• [Work instructions]:
Look in the material below for the line holding "cyan trapezoid: (36, 921)". Set it down exactly, with each later line up to and including the line holding "pink cross: (608, 1083)".

• [Records for the exercise]:
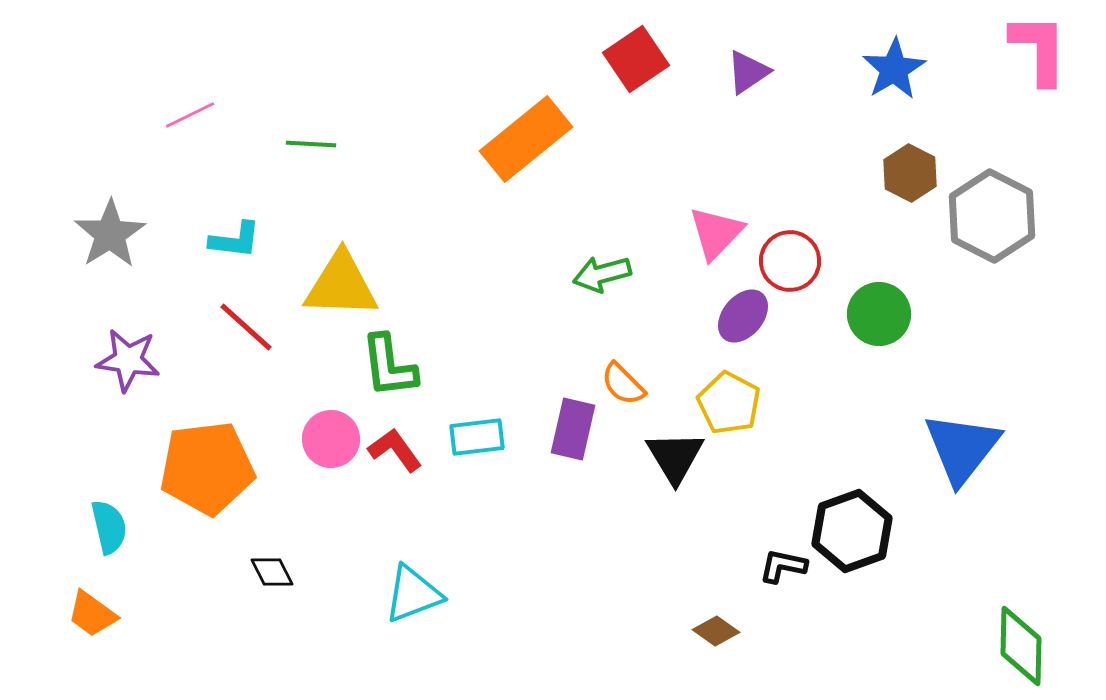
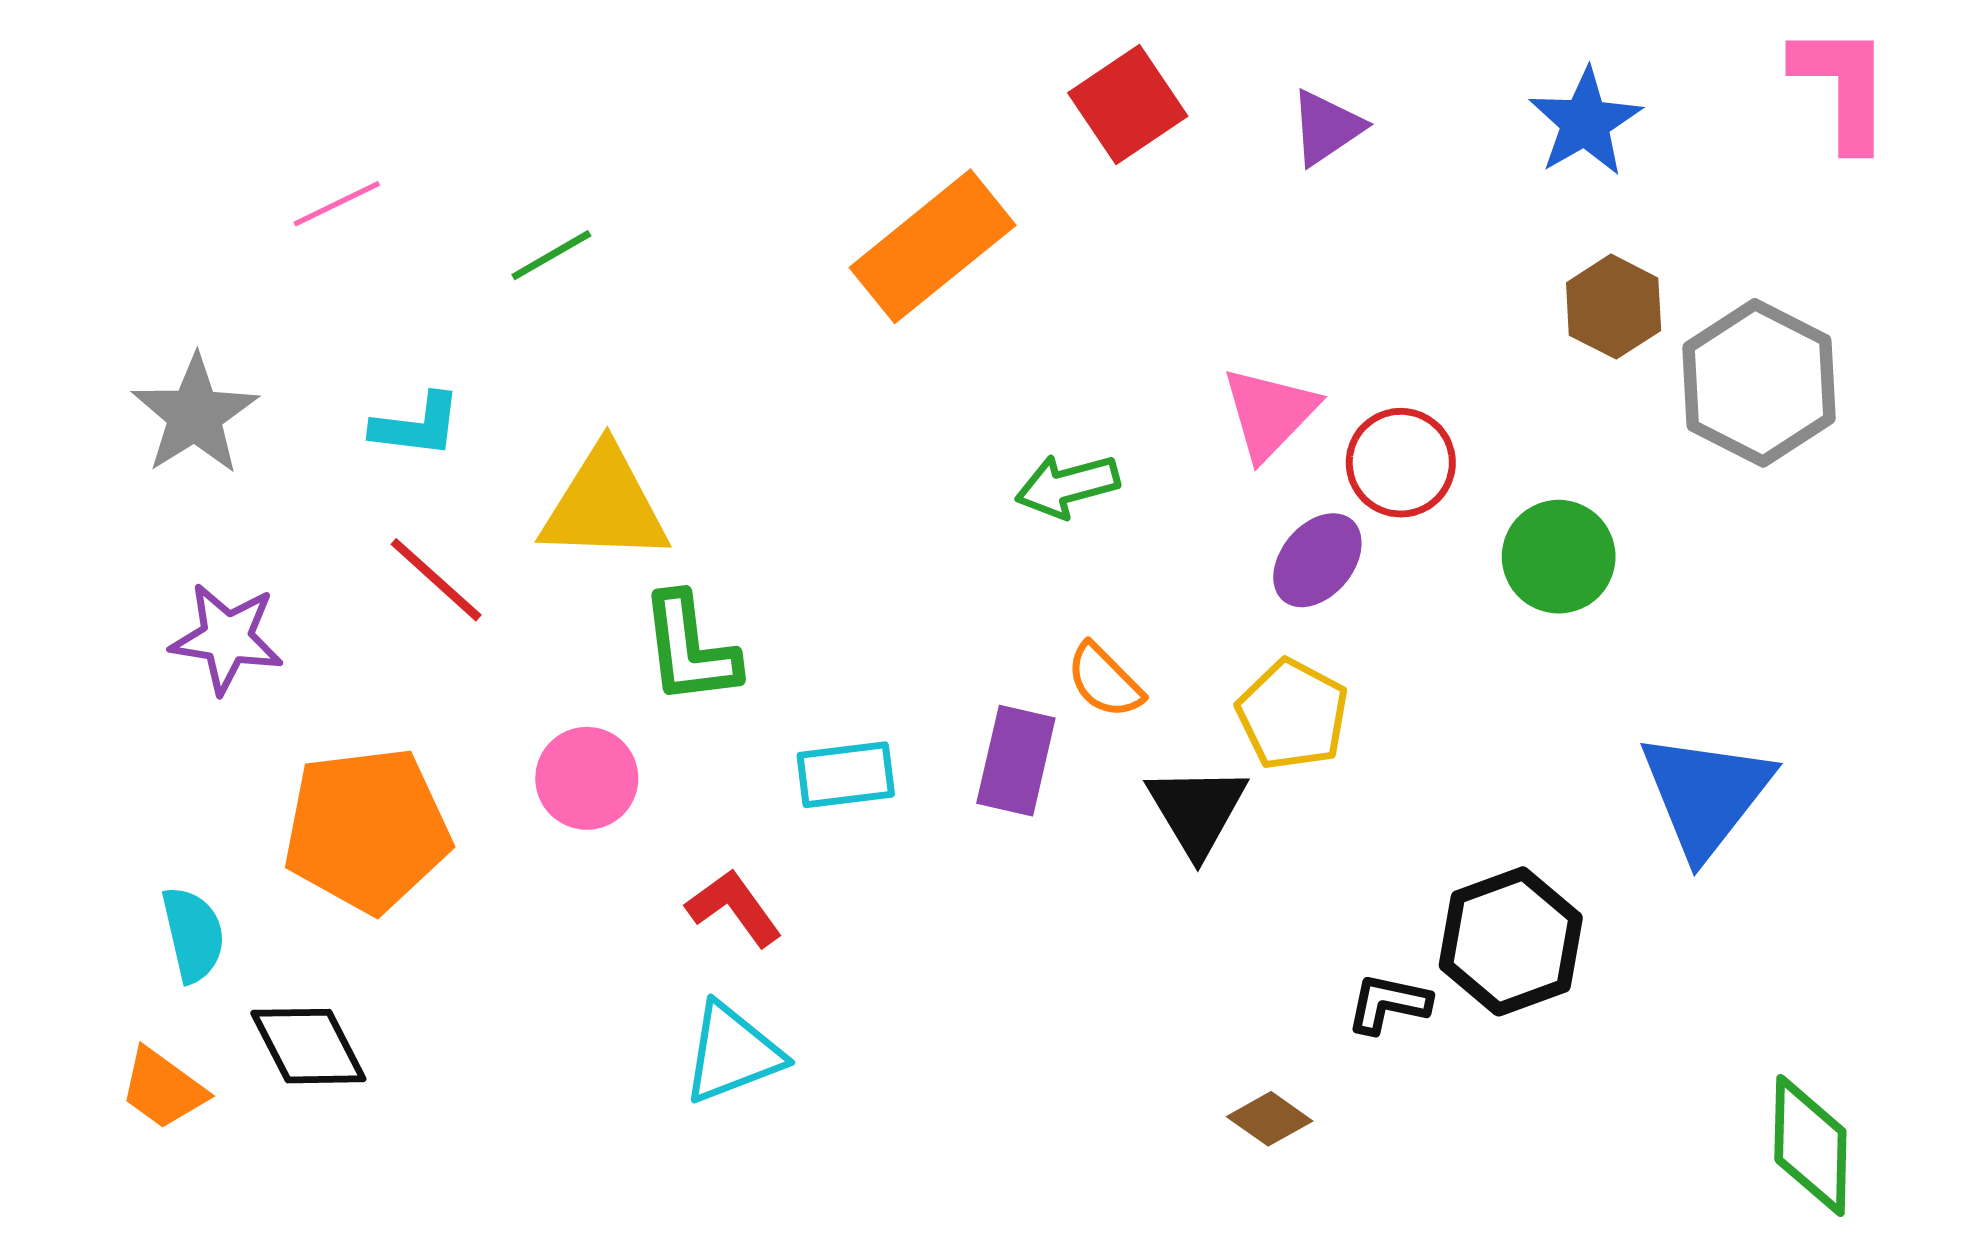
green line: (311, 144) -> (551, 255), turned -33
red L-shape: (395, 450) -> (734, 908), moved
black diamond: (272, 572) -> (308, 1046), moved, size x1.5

---

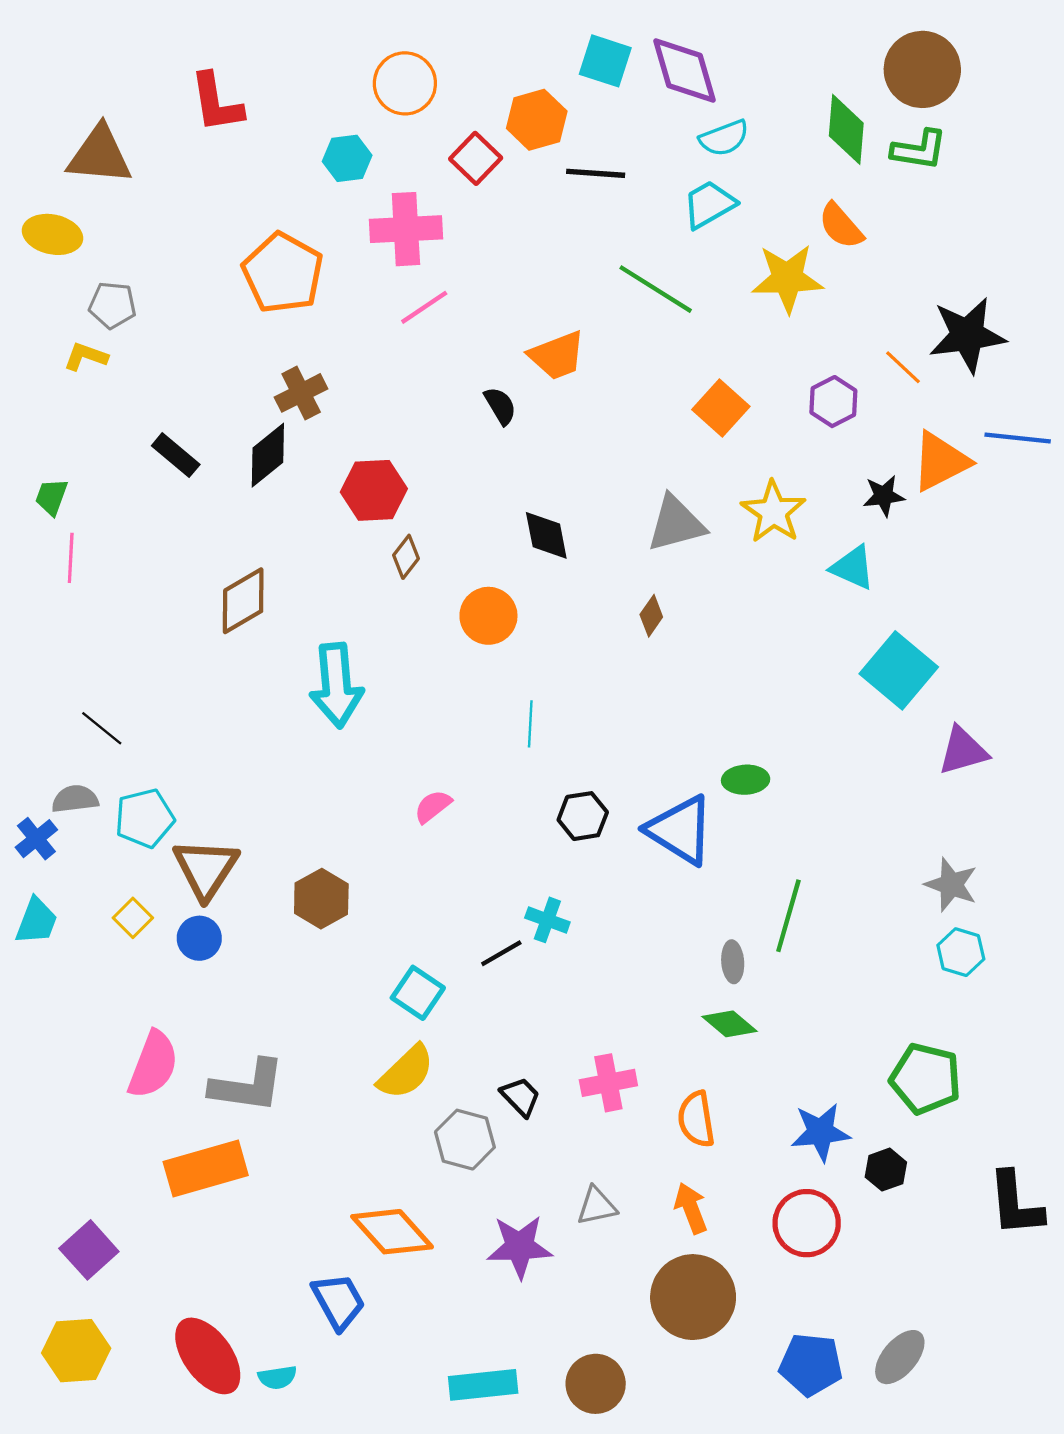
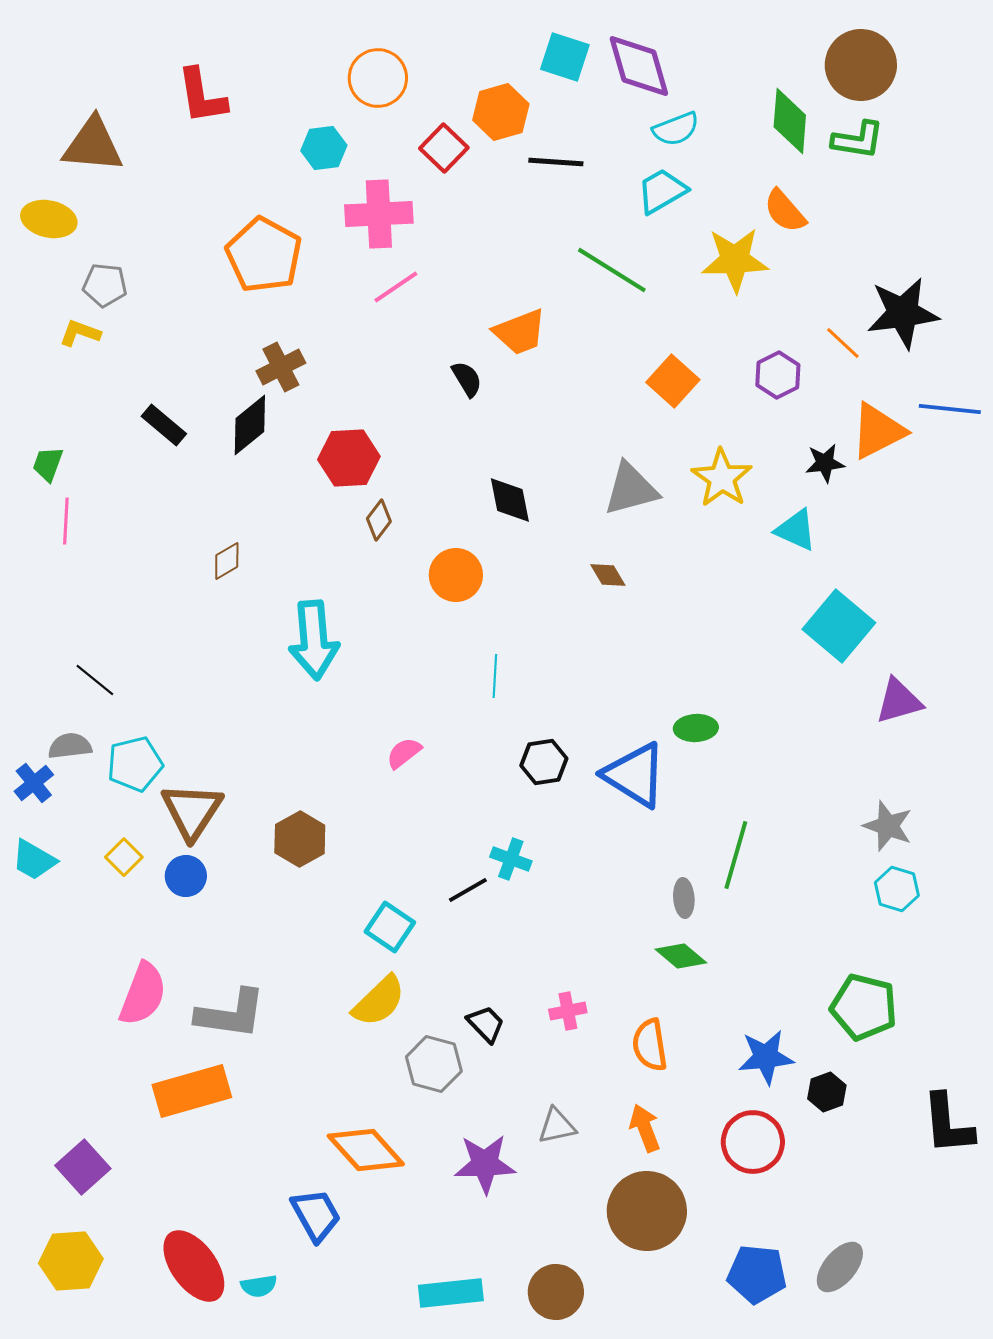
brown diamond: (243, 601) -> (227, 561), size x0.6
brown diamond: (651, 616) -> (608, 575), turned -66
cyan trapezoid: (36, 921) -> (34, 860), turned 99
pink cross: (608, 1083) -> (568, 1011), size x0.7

• [Answer]:
cyan trapezoid: (36, 921) -> (34, 860), turned 99
pink cross: (608, 1083) -> (568, 1011), size x0.7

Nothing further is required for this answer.